--- Data extracts Enclosed Below ---
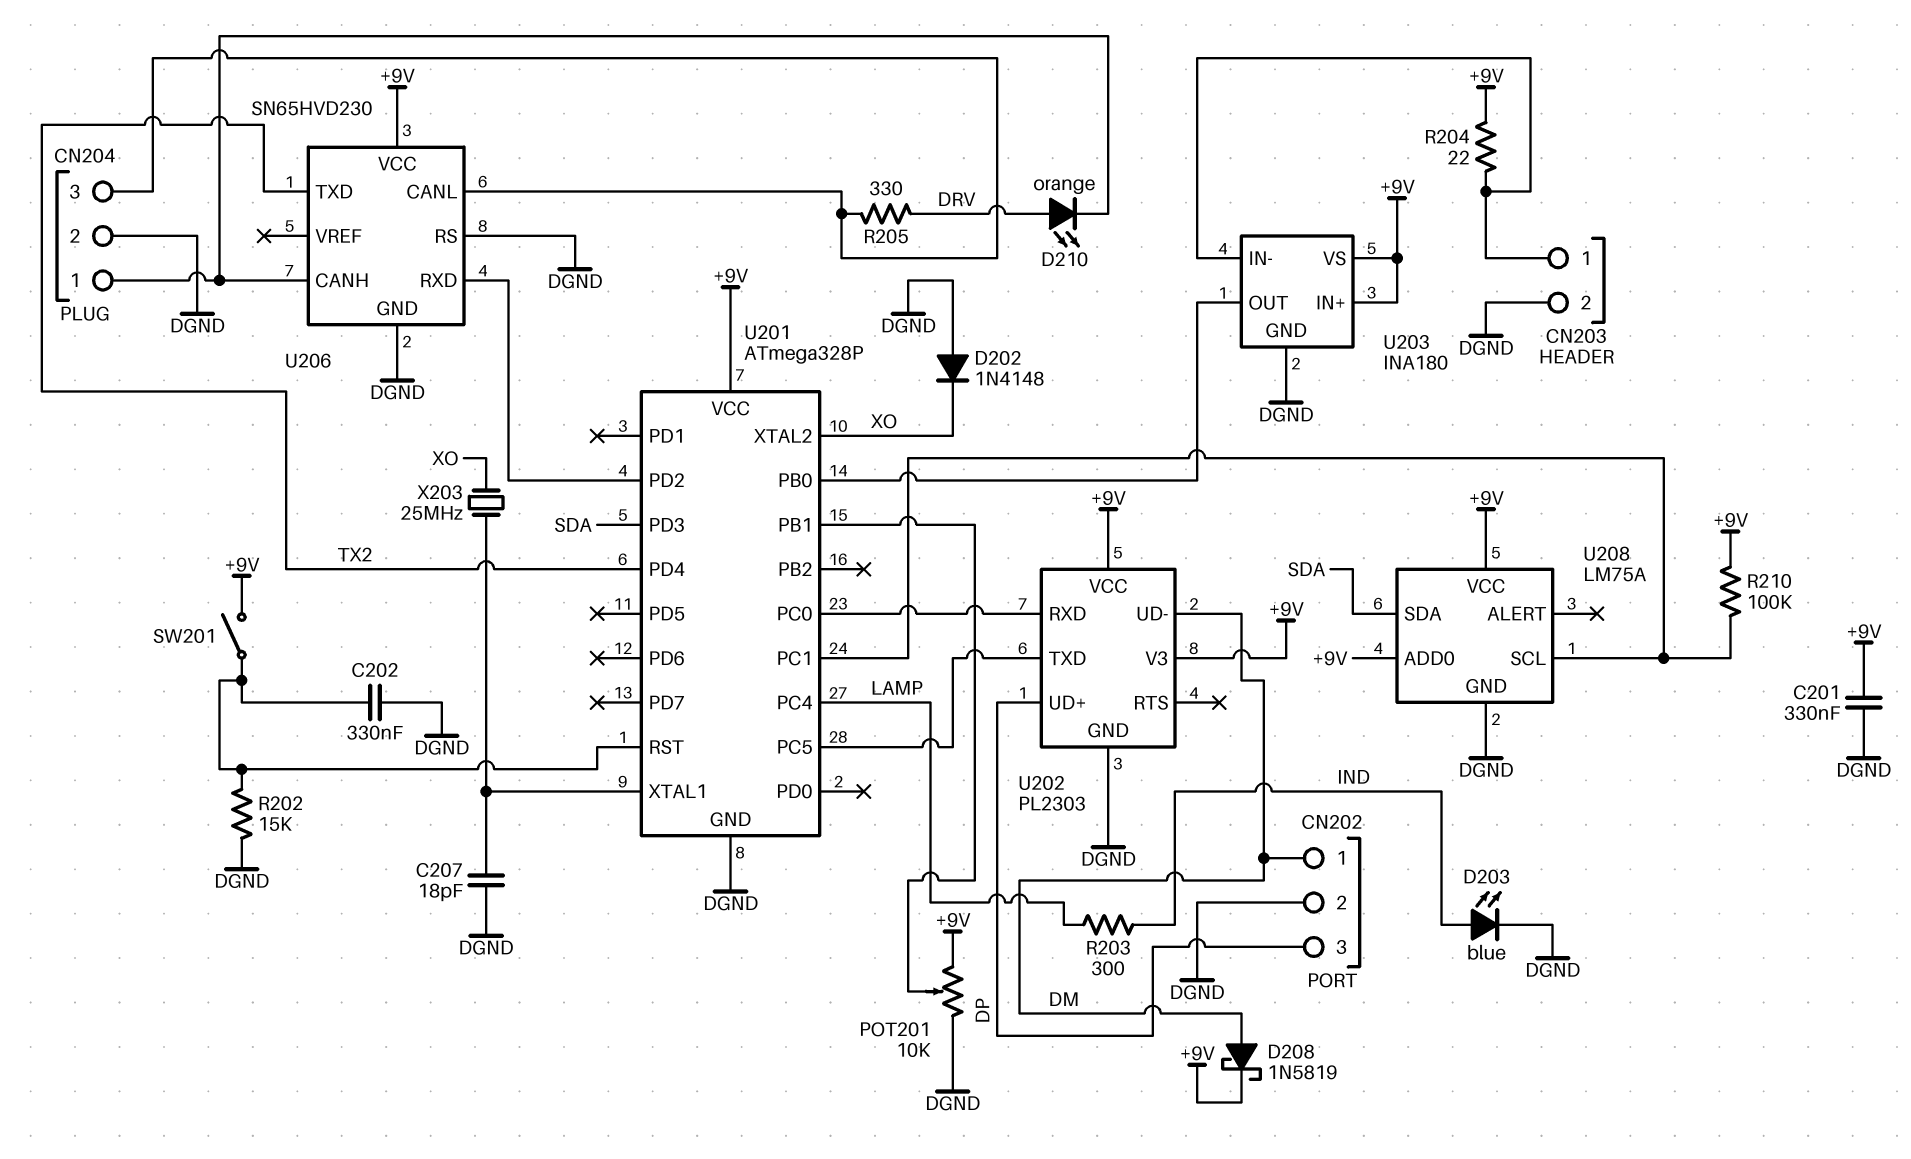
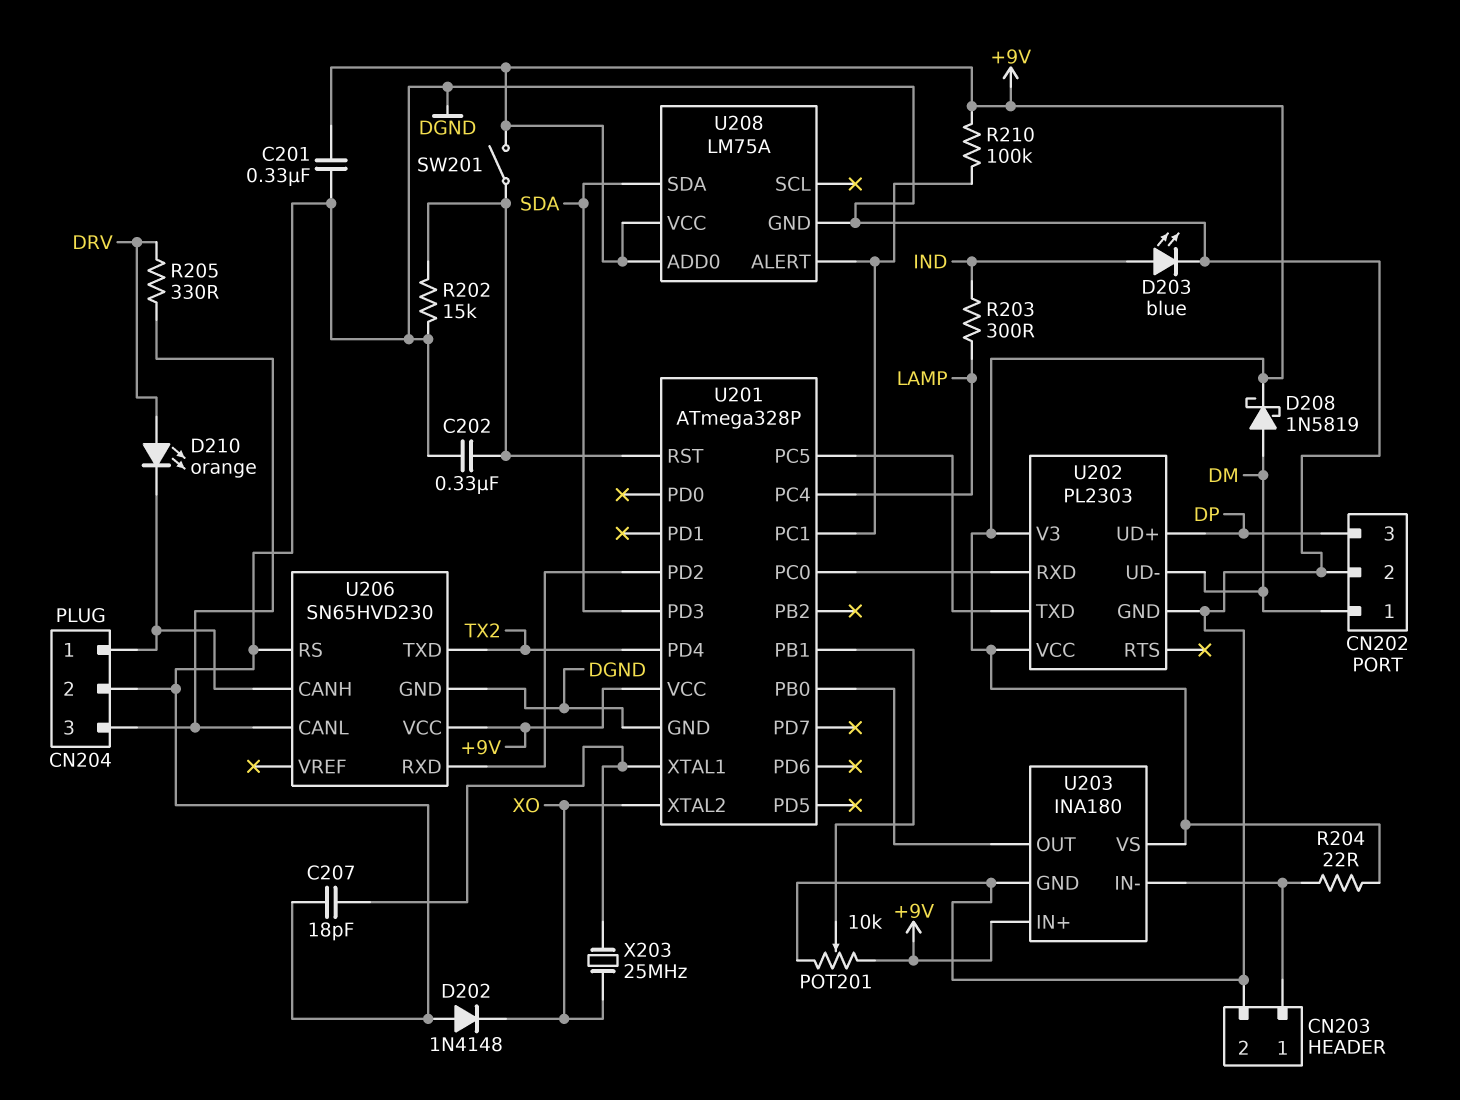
U208 pin ALERT: none -> U201/PC1
U208 pin SCL: U201/PC1 -> none

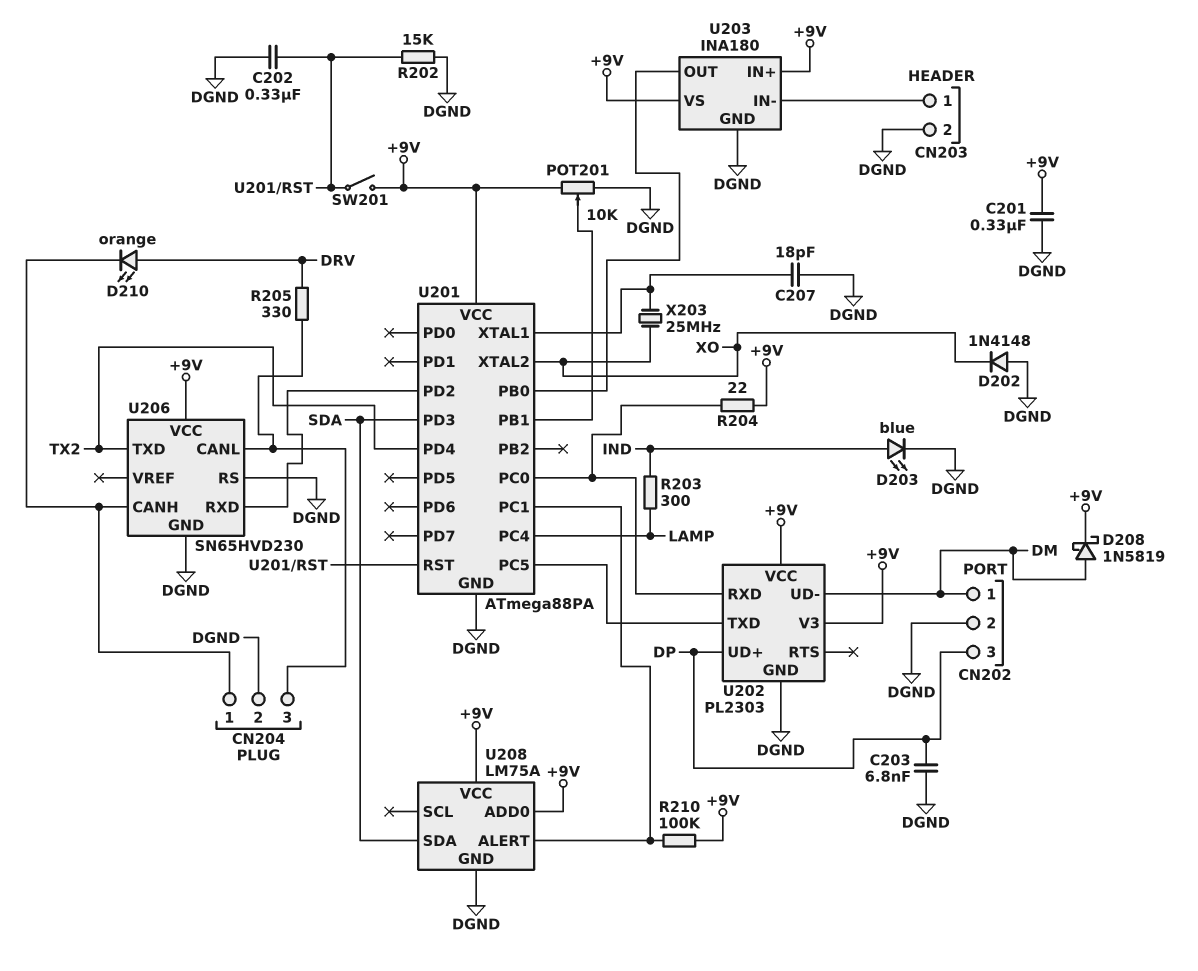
C203: none -> 6.8nF (DGND, DP)
R204: 22 (+9V, CN203/1) -> 22 (+9V, U201/PC0)
U201: ATmega328P -> ATmega88PA

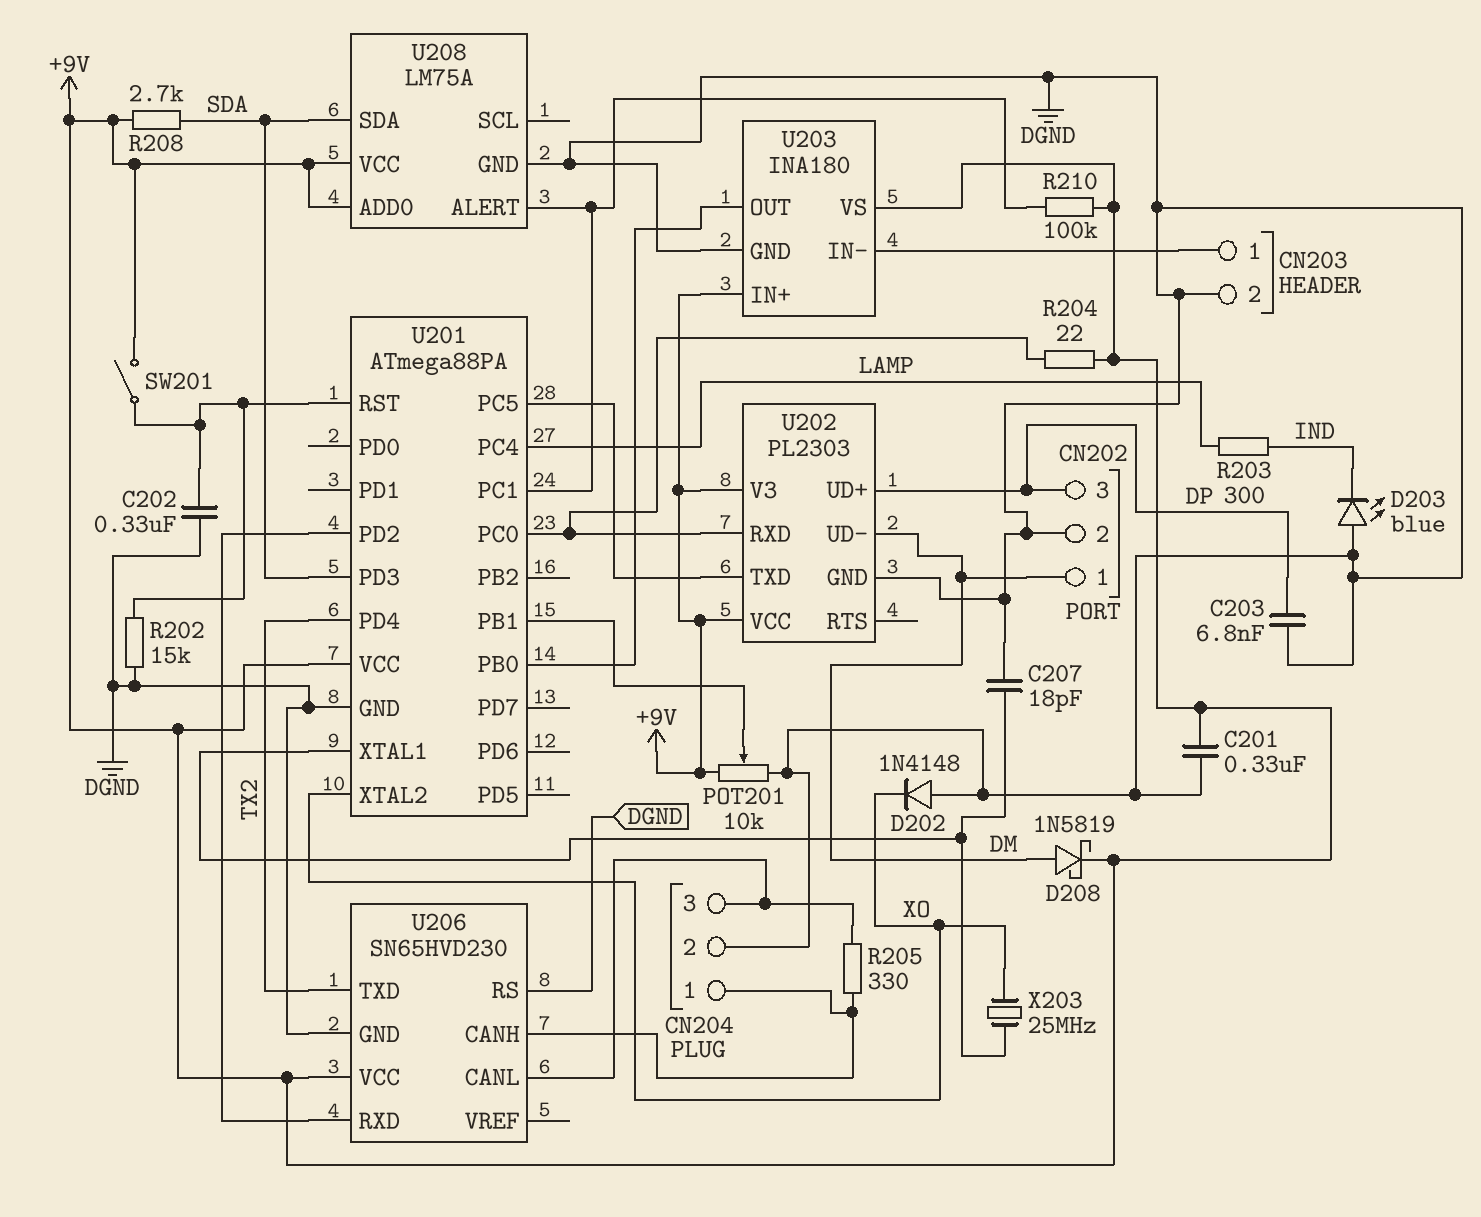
D203: LED blue (A IND, K DGND) -> LED blue (A DGND, K IND)
D210: LED orange (A DRV, K CN204/1) -> none
R205: 330 (CN204/3, DRV) -> 330 (CN204/1, CN204/3)
R208: none -> 2.7k (+9V, SDA)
--- End of Enclosed Data extracts ---
_Task directions_.
From the records above, write out exactly the lines that begin at the line with "U208 pin SCL: U201/PC1 -> none" and end at the line with "D210: LED orange (A DRV, K CN204/1) -> none". Pictures must not appear in the output.

_Answer to this task_.
U208 pin SCL: U201/PC1 -> none

C203: none -> 6.8nF (DGND, DP)
R204: 22 (+9V, CN203/1) -> 22 (+9V, U201/PC0)
U201: ATmega328P -> ATmega88PA

D203: LED blue (A IND, K DGND) -> LED blue (A DGND, K IND)
D210: LED orange (A DRV, K CN204/1) -> none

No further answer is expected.